## [PROMPT]
Only one stretch of the records below is wanted: the lines from the one holding "yellow robot [74,462,156,555]" through the one holding "blue key [205,79,283,164]". Return it exactly, both ends included.

## [SUPPLIED RECORDS]
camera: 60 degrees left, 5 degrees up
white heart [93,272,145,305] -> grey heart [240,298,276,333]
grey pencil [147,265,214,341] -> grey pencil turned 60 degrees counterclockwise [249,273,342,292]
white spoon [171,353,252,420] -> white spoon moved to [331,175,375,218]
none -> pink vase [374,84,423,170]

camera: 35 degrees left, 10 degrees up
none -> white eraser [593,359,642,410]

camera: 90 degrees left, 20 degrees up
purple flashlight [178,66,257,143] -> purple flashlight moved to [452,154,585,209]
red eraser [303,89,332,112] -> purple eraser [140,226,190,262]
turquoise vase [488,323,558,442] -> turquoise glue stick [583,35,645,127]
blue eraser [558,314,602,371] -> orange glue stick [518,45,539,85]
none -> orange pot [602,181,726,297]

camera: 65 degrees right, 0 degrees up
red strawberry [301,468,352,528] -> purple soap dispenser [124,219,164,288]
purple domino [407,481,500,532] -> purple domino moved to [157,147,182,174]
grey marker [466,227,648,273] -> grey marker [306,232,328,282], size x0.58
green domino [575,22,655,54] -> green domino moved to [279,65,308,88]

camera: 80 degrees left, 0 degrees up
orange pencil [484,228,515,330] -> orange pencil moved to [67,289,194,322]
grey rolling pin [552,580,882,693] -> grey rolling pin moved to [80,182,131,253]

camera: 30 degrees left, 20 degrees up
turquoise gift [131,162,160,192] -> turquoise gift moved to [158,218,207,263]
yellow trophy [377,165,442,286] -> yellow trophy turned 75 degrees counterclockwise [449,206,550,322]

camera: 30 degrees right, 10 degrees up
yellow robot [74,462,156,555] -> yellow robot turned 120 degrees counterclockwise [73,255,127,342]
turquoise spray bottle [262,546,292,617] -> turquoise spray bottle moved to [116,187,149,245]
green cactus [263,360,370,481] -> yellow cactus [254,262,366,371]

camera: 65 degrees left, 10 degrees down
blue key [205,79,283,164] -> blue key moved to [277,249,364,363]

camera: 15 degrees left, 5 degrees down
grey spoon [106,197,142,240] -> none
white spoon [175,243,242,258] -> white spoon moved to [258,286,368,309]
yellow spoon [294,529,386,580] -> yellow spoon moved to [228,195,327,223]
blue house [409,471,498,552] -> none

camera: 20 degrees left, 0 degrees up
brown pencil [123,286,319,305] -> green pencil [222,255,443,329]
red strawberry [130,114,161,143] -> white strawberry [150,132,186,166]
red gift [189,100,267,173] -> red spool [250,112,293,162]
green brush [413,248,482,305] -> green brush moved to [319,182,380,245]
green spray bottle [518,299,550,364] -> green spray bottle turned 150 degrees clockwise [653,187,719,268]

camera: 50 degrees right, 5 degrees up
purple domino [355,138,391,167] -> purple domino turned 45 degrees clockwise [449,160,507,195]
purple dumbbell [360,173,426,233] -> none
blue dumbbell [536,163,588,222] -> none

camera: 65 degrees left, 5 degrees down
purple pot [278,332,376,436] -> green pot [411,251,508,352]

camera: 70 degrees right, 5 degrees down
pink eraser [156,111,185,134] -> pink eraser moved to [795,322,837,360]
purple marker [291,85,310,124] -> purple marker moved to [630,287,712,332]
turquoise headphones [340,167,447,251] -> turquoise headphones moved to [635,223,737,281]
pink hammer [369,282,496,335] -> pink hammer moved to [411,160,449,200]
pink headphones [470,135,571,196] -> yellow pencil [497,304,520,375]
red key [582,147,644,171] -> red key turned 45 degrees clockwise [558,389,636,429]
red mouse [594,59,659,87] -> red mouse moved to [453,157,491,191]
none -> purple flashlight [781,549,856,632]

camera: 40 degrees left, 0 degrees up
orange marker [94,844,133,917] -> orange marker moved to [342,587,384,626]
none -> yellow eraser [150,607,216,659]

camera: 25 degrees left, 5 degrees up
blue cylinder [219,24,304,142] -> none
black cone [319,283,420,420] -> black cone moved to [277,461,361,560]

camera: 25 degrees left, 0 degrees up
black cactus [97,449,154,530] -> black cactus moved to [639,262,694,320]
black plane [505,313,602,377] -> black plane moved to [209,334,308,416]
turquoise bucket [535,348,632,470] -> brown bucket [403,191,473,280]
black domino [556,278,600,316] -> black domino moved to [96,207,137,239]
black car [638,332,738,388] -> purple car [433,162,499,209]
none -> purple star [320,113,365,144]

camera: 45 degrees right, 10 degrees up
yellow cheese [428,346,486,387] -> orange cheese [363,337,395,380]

## [THE COMPLETED TASK]
yellow robot [74,462,156,555] -> yellow robot turned 120 degrees counterclockwise [73,255,127,342]
turquoise spray bottle [262,546,292,617] -> turquoise spray bottle moved to [116,187,149,245]
green cactus [263,360,370,481] -> yellow cactus [254,262,366,371]

camera: 65 degrees left, 10 degrees down
blue key [205,79,283,164] -> blue key moved to [277,249,364,363]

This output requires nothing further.